| Problem to work on |
Keep the pictures out, please, and set down every record exactly.

--- Data records Enclosed Below ---

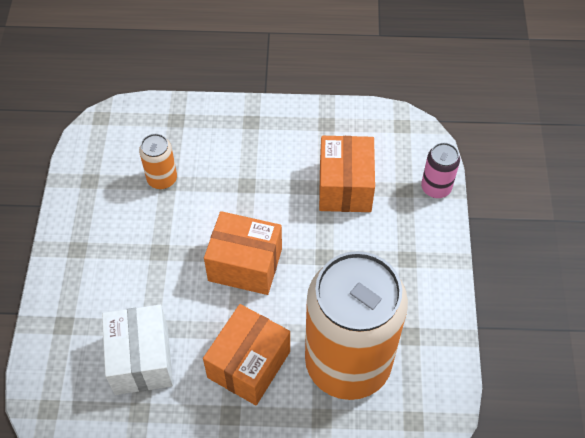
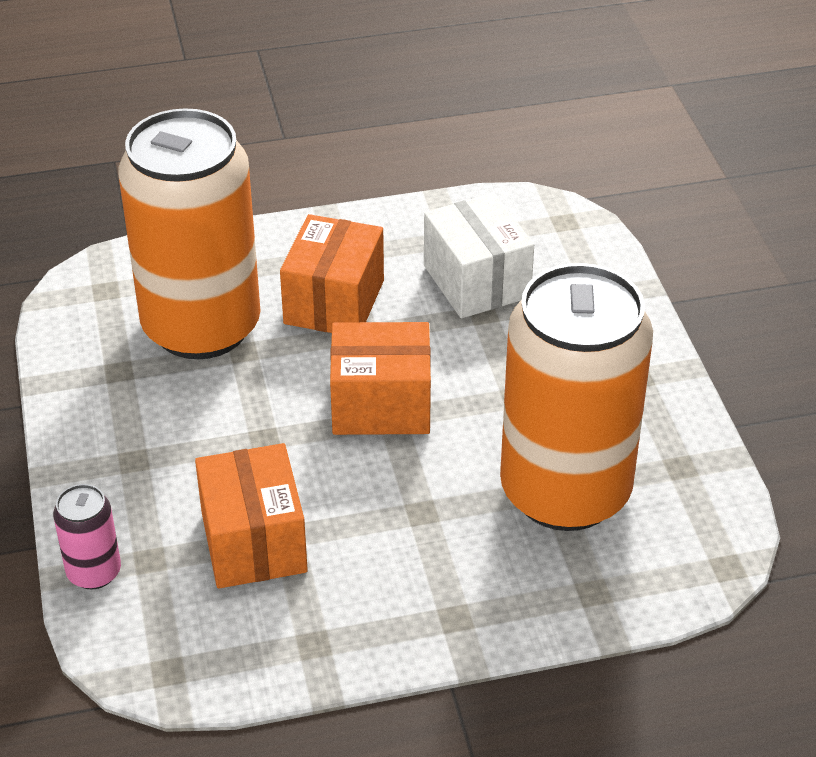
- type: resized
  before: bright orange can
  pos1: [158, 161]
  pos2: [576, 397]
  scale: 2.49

--- End of Enclosed Data records ---

| Written reply |
- type: resized
  before: bright orange can
  pos1: [158, 161]
  pos2: [576, 397]
  scale: 2.49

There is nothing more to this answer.